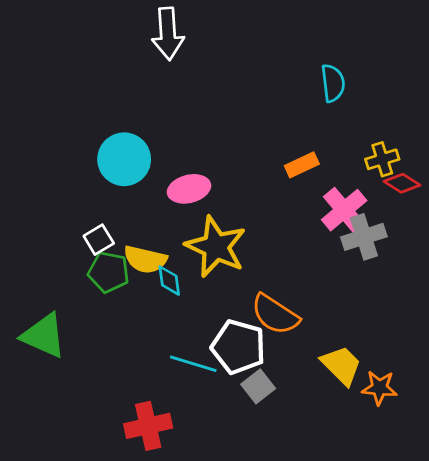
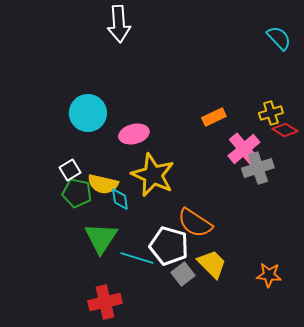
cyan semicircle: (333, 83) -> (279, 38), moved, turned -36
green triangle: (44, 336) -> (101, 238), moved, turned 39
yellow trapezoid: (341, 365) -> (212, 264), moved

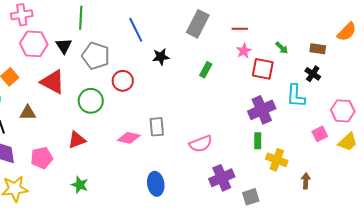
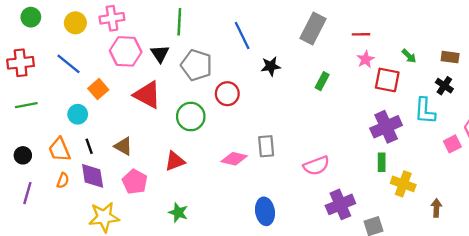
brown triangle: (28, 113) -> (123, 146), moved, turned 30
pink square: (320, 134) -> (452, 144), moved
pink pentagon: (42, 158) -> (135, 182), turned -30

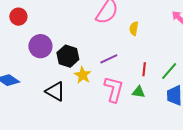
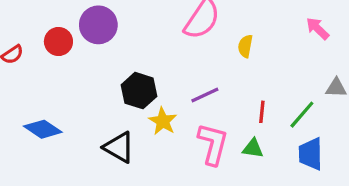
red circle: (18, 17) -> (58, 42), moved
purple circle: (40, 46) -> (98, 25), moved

-------

Every line from the one containing "pink pentagon: (42, 158)" through the last line of the data is to be retyped exactly, with nothing added and no pictures included.

pink pentagon: (42, 158) -> (135, 182), turned -30

red circle: (18, 17) -> (58, 42), moved
purple circle: (40, 46) -> (98, 25), moved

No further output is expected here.